**YOUR INSTRUCTIONS**
Across the entries below, work out how many lines contain "LEDK". Respond with the number and no other text.

**DATA EXTRACT**
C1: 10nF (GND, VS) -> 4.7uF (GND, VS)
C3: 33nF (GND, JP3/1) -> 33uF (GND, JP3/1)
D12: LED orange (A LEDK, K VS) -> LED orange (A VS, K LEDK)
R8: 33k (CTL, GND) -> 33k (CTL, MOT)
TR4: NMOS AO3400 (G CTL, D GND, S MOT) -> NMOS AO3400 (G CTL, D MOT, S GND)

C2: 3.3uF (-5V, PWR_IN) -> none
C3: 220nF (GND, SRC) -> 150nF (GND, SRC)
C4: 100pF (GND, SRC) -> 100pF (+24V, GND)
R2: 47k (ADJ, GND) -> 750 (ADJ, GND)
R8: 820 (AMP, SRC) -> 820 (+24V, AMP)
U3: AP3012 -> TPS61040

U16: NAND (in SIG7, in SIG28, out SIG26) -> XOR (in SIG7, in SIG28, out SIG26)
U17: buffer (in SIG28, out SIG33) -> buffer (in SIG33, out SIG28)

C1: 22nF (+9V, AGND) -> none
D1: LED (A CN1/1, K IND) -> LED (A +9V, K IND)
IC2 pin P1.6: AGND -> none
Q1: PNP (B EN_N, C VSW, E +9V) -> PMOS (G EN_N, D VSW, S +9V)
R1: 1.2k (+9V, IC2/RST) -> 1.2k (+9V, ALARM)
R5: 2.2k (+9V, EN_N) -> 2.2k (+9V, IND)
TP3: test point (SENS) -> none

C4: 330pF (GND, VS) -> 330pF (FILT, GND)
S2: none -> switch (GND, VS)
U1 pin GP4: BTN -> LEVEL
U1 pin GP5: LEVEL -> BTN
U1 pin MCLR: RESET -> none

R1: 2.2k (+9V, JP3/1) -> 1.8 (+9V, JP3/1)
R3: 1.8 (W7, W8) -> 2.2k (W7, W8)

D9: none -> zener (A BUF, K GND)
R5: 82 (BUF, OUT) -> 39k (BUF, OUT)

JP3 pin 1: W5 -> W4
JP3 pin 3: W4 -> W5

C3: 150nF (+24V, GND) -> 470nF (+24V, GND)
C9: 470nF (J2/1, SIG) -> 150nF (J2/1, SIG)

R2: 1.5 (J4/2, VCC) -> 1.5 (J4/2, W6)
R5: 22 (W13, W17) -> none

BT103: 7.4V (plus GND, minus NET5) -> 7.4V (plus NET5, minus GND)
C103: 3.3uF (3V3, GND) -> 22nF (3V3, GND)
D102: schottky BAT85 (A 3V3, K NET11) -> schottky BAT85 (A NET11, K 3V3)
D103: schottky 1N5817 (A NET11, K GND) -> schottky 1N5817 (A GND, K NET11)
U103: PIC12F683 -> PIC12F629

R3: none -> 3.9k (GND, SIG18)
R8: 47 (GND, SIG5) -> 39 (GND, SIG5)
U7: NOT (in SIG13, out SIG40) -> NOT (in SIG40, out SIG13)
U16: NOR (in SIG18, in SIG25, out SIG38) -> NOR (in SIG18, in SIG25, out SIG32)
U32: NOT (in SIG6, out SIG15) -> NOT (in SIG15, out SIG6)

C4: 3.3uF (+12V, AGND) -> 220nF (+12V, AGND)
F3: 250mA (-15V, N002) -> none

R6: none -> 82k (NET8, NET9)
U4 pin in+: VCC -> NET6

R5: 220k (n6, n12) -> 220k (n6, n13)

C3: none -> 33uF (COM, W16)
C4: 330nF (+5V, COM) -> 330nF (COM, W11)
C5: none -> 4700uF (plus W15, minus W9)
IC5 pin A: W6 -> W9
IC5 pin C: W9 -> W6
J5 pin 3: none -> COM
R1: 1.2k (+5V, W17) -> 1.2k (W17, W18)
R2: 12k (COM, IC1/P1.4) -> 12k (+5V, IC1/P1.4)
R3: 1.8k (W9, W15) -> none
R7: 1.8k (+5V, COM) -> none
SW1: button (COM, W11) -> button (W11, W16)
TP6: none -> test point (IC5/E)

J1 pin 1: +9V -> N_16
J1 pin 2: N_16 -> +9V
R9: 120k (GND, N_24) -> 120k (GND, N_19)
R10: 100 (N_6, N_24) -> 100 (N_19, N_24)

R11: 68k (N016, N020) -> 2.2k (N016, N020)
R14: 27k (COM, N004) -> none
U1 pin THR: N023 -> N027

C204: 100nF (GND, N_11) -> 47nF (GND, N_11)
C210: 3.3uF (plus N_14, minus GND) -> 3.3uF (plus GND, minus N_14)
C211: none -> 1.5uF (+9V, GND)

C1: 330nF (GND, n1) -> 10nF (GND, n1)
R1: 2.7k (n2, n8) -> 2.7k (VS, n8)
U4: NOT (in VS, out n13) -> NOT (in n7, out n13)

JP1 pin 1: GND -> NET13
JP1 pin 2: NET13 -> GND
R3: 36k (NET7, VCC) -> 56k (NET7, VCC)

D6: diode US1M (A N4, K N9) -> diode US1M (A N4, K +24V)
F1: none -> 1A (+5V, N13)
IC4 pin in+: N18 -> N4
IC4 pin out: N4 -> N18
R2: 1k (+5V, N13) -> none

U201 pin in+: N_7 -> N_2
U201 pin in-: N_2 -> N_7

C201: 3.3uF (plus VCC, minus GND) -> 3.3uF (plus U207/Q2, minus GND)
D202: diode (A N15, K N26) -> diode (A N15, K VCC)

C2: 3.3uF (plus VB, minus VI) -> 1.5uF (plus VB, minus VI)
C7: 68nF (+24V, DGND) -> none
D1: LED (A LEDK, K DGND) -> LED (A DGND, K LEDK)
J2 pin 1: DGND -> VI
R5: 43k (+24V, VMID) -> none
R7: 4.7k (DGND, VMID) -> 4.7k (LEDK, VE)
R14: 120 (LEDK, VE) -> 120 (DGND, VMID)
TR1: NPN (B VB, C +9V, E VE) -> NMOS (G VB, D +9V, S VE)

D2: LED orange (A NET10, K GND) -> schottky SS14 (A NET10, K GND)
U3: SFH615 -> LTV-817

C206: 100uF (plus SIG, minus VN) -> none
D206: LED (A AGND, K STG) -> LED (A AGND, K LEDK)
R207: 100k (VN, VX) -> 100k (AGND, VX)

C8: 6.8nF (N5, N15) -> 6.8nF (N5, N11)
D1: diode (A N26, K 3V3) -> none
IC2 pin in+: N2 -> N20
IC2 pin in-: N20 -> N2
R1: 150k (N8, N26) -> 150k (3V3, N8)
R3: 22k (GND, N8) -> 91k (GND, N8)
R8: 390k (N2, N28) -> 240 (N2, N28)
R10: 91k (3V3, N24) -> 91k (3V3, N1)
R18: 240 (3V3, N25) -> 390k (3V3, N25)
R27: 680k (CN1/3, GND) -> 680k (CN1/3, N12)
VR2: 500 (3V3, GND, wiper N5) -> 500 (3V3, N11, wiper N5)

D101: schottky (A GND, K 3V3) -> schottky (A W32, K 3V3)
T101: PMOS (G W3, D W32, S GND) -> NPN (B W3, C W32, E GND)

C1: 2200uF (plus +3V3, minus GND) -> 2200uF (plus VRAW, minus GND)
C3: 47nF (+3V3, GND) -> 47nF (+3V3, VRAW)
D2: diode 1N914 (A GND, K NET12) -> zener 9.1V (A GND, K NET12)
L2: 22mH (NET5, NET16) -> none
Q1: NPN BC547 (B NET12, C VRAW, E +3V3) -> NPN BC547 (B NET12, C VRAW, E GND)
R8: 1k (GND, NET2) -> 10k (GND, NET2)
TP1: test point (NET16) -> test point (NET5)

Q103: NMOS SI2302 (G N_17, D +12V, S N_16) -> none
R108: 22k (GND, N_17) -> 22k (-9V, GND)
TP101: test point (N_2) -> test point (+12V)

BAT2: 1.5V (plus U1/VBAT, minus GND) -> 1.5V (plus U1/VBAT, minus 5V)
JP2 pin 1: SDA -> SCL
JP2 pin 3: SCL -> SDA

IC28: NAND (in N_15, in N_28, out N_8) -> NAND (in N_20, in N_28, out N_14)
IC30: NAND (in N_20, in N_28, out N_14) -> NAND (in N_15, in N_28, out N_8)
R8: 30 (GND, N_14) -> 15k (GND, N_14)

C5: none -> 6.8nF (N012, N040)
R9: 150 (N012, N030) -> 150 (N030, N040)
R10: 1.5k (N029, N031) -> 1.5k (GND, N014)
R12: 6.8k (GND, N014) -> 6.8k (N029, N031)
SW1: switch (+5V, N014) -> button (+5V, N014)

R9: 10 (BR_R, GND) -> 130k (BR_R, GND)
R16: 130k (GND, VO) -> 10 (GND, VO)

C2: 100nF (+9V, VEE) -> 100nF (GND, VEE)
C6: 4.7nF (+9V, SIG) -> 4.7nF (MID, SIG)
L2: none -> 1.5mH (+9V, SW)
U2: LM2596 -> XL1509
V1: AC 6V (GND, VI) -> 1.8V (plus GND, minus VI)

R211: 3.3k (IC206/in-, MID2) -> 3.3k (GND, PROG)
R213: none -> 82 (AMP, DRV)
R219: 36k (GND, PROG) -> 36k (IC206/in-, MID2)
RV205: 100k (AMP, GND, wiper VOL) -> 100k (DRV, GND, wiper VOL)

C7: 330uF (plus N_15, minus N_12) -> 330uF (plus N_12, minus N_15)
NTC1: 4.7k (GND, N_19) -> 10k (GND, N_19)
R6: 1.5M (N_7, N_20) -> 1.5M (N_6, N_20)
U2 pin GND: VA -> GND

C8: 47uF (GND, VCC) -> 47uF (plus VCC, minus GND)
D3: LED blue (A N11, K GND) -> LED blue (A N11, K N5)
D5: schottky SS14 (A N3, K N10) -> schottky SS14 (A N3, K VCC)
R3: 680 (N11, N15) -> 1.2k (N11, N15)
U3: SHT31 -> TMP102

**RESPONSE TO THE EXERCISE**
5